> _Work request_:
The whole listing below is to be output exactly, with no line skipped.

Content starts

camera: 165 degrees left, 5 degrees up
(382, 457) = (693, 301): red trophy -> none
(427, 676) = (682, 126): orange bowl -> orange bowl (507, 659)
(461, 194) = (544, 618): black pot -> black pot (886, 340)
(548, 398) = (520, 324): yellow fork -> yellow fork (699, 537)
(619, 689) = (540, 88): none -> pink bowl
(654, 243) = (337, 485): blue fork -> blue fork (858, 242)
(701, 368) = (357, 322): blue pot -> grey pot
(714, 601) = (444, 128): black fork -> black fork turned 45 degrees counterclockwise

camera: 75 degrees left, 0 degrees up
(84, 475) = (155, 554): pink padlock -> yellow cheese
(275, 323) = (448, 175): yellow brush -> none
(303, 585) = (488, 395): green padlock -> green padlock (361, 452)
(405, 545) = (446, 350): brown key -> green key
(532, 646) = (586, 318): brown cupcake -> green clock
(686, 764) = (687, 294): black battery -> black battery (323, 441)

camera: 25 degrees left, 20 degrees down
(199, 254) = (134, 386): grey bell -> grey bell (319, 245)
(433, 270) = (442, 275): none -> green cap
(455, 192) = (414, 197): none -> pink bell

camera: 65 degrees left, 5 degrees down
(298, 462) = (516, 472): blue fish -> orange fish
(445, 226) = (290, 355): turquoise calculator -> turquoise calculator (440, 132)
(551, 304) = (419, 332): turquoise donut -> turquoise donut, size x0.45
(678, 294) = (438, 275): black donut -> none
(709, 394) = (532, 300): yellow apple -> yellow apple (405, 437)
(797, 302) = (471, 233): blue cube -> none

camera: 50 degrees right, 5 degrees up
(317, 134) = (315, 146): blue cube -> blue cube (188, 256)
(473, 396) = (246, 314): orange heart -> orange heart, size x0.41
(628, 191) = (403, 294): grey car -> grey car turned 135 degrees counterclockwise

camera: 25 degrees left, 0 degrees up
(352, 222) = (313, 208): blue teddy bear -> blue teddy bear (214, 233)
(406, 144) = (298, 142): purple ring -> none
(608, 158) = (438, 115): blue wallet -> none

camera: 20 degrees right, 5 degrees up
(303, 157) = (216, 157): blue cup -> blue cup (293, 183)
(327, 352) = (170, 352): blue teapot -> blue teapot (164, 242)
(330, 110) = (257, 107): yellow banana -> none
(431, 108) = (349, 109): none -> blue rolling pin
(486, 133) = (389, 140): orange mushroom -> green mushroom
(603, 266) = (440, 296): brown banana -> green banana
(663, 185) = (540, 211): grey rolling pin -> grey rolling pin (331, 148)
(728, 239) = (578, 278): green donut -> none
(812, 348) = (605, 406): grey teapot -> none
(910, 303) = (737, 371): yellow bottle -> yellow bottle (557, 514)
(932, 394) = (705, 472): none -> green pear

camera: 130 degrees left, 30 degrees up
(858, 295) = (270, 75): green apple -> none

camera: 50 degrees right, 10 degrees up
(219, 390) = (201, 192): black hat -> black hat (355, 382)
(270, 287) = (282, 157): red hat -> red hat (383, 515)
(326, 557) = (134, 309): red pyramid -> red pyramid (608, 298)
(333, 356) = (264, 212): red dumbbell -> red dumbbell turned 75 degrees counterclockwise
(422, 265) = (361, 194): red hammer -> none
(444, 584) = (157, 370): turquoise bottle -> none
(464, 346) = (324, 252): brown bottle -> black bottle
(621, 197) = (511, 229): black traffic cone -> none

Content ends

> _Completed task_:
camera: 165 degrees left, 5 degrees up
(382, 457) = (693, 301): red trophy -> none
(427, 676) = (682, 126): orange bowl -> orange bowl (507, 659)
(461, 194) = (544, 618): black pot -> black pot (886, 340)
(548, 398) = (520, 324): yellow fork -> yellow fork (699, 537)
(619, 689) = (540, 88): none -> pink bowl
(654, 243) = (337, 485): blue fork -> blue fork (858, 242)
(701, 368) = (357, 322): blue pot -> grey pot
(714, 601) = (444, 128): black fork -> black fork turned 45 degrees counterclockwise

camera: 75 degrees left, 0 degrees up
(84, 475) = (155, 554): pink padlock -> yellow cheese
(275, 323) = (448, 175): yellow brush -> none
(303, 585) = (488, 395): green padlock -> green padlock (361, 452)
(405, 545) = (446, 350): brown key -> green key
(532, 646) = (586, 318): brown cupcake -> green clock
(686, 764) = (687, 294): black battery -> black battery (323, 441)

camera: 25 degrees left, 20 degrees down
(199, 254) = (134, 386): grey bell -> grey bell (319, 245)
(433, 270) = (442, 275): none -> green cap
(455, 192) = (414, 197): none -> pink bell

camera: 65 degrees left, 5 degrees down
(298, 462) = (516, 472): blue fish -> orange fish
(445, 226) = (290, 355): turquoise calculator -> turquoise calculator (440, 132)
(551, 304) = (419, 332): turquoise donut -> turquoise donut, size x0.45
(678, 294) = (438, 275): black donut -> none
(709, 394) = (532, 300): yellow apple -> yellow apple (405, 437)
(797, 302) = (471, 233): blue cube -> none

camera: 50 degrees right, 5 degrees up
(317, 134) = (315, 146): blue cube -> blue cube (188, 256)
(473, 396) = (246, 314): orange heart -> orange heart, size x0.41
(628, 191) = (403, 294): grey car -> grey car turned 135 degrees counterclockwise

camera: 25 degrees left, 0 degrees up
(352, 222) = (313, 208): blue teddy bear -> blue teddy bear (214, 233)
(406, 144) = (298, 142): purple ring -> none
(608, 158) = (438, 115): blue wallet -> none

camera: 20 degrees right, 5 degrees up
(303, 157) = (216, 157): blue cup -> blue cup (293, 183)
(327, 352) = (170, 352): blue teapot -> blue teapot (164, 242)
(330, 110) = (257, 107): yellow banana -> none
(431, 108) = (349, 109): none -> blue rolling pin
(486, 133) = (389, 140): orange mushroom -> green mushroom
(603, 266) = (440, 296): brown banana -> green banana
(663, 185) = (540, 211): grey rolling pin -> grey rolling pin (331, 148)
(728, 239) = (578, 278): green donut -> none
(812, 348) = (605, 406): grey teapot -> none
(910, 303) = (737, 371): yellow bottle -> yellow bottle (557, 514)
(932, 394) = (705, 472): none -> green pear

camera: 130 degrees left, 30 degrees up
(858, 295) = (270, 75): green apple -> none

camera: 50 degrees right, 10 degrees up
(219, 390) = (201, 192): black hat -> black hat (355, 382)
(270, 287) = (282, 157): red hat -> red hat (383, 515)
(326, 557) = (134, 309): red pyramid -> red pyramid (608, 298)
(333, 356) = (264, 212): red dumbbell -> red dumbbell turned 75 degrees counterclockwise
(422, 265) = (361, 194): red hammer -> none
(444, 584) = (157, 370): turquoise bottle -> none
(464, 346) = (324, 252): brown bottle -> black bottle
(621, 197) = (511, 229): black traffic cone -> none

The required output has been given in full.